## What is expected
In your reply, print every line of the listing exactly and omit all images.

## Information supplied
>>>>

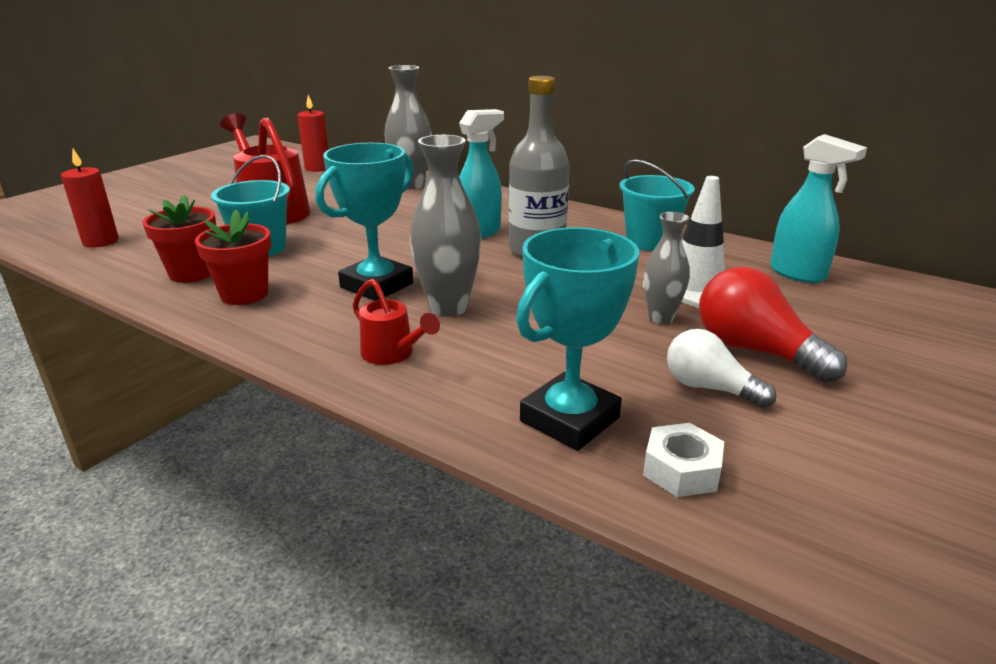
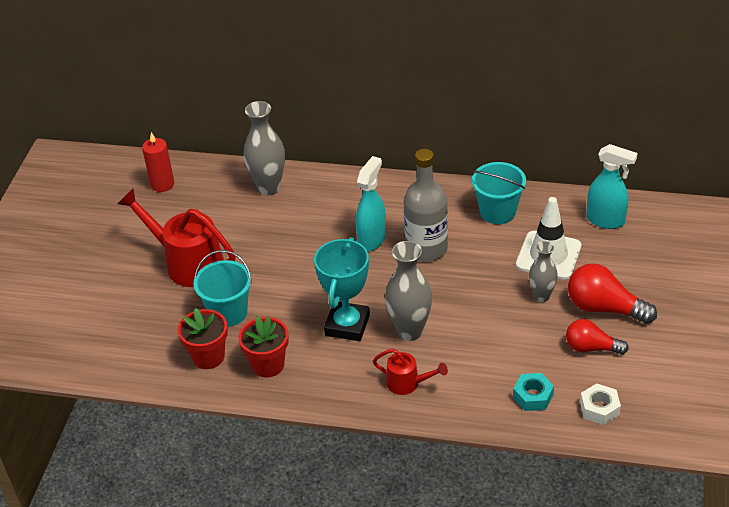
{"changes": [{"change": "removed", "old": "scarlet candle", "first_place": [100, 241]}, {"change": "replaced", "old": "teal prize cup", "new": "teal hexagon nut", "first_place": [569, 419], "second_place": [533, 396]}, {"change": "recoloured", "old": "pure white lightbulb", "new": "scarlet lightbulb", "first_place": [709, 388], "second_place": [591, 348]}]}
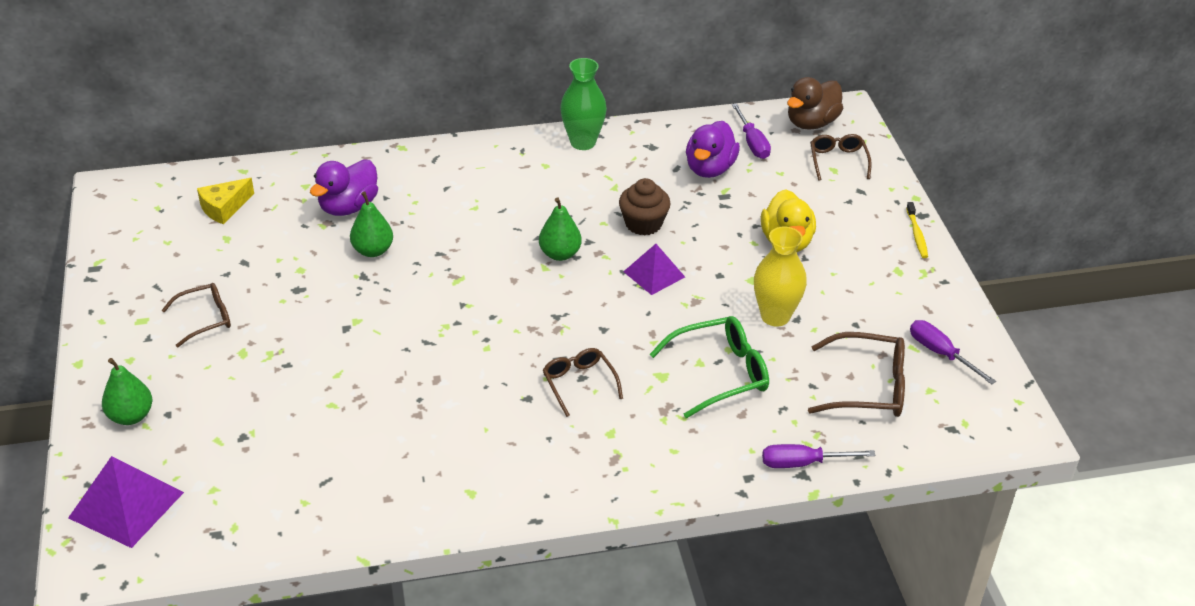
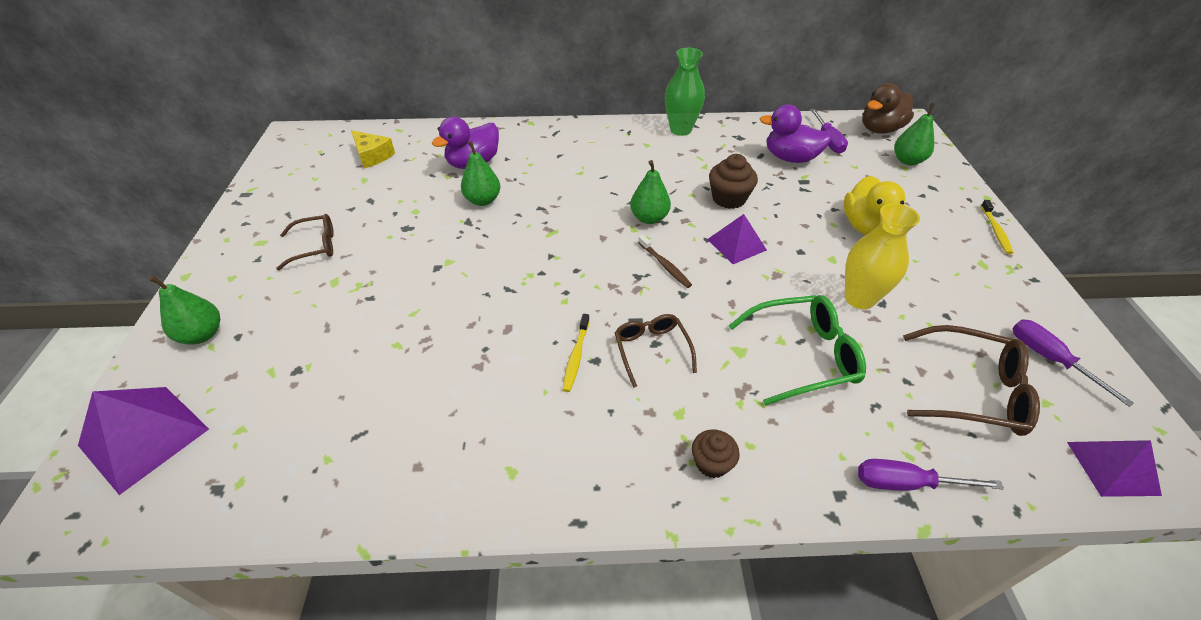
{"changes": [{"change": "added", "new": "yellow tooth brush", "second_place": [576, 356]}, {"change": "added", "new": "dark brown tooth brush", "second_place": [665, 265]}, {"change": "added", "new": "dark brown cupcake", "second_place": [711, 463]}, {"change": "added", "new": "purple pyramid", "second_place": [1112, 468]}, {"change": "replaced", "old": "dark brown eyeglasses", "new": "leaf-green toy pear", "first_place": [838, 161], "second_place": [907, 161]}, {"change": "turned", "old": "yellow piece of cheese", "first_place": [224, 208], "second_place": [372, 156], "degrees": -105}, {"change": "turned", "old": "purple toy duck", "first_place": [710, 169], "second_place": [790, 158], "degrees": 75}]}
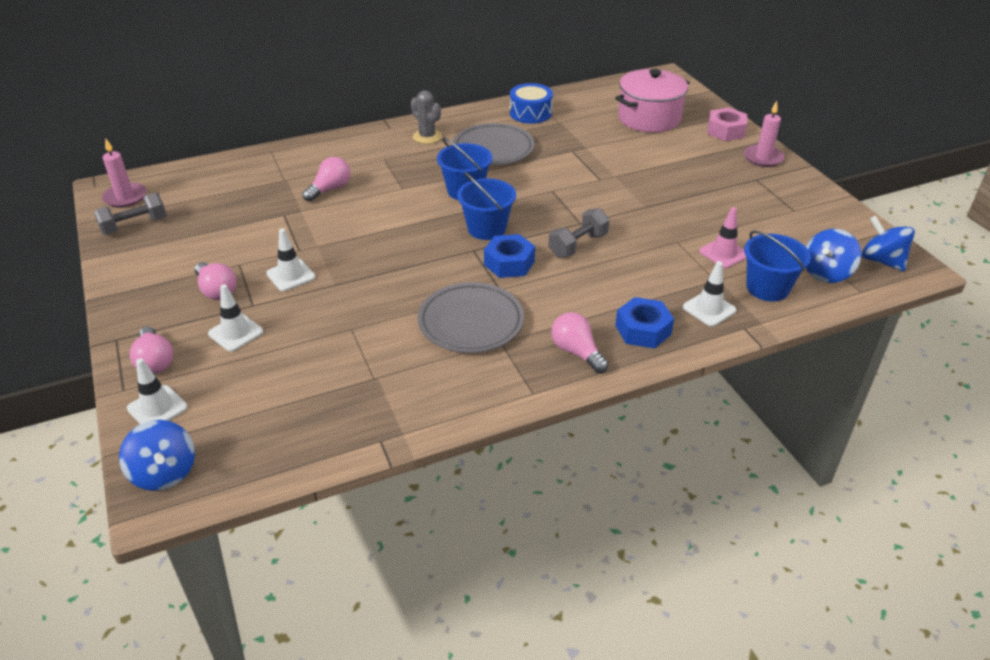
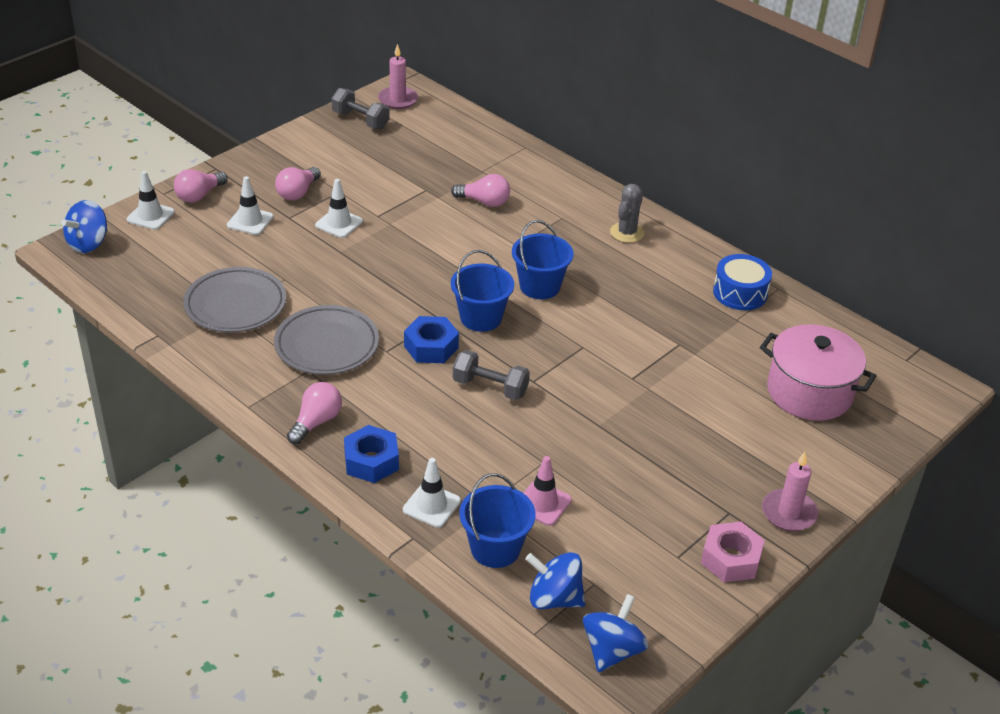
{"changes": [{"change": "moved", "old": "gray flat dish", "first_place": [493, 149], "second_place": [235, 305]}, {"change": "moved", "old": "pink hexagon nut", "first_place": [725, 131], "second_place": [730, 559]}]}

<<<<

## Answer box
{"changes": [{"change": "removed", "old": "scarlet candle", "first_place": [100, 241]}, {"change": "replaced", "old": "teal prize cup", "new": "teal hexagon nut", "first_place": [569, 419], "second_place": [533, 396]}, {"change": "recoloured", "old": "pure white lightbulb", "new": "scarlet lightbulb", "first_place": [709, 388], "second_place": [591, 348]}]}
{"changes": [{"change": "added", "new": "yellow tooth brush", "second_place": [576, 356]}, {"change": "added", "new": "dark brown tooth brush", "second_place": [665, 265]}, {"change": "added", "new": "dark brown cupcake", "second_place": [711, 463]}, {"change": "added", "new": "purple pyramid", "second_place": [1112, 468]}, {"change": "replaced", "old": "dark brown eyeglasses", "new": "leaf-green toy pear", "first_place": [838, 161], "second_place": [907, 161]}, {"change": "turned", "old": "yellow piece of cheese", "first_place": [224, 208], "second_place": [372, 156], "degrees": -105}, {"change": "turned", "old": "purple toy duck", "first_place": [710, 169], "second_place": [790, 158], "degrees": 75}]}
{"changes": [{"change": "moved", "old": "gray flat dish", "first_place": [493, 149], "second_place": [235, 305]}, {"change": "moved", "old": "pink hexagon nut", "first_place": [725, 131], "second_place": [730, 559]}]}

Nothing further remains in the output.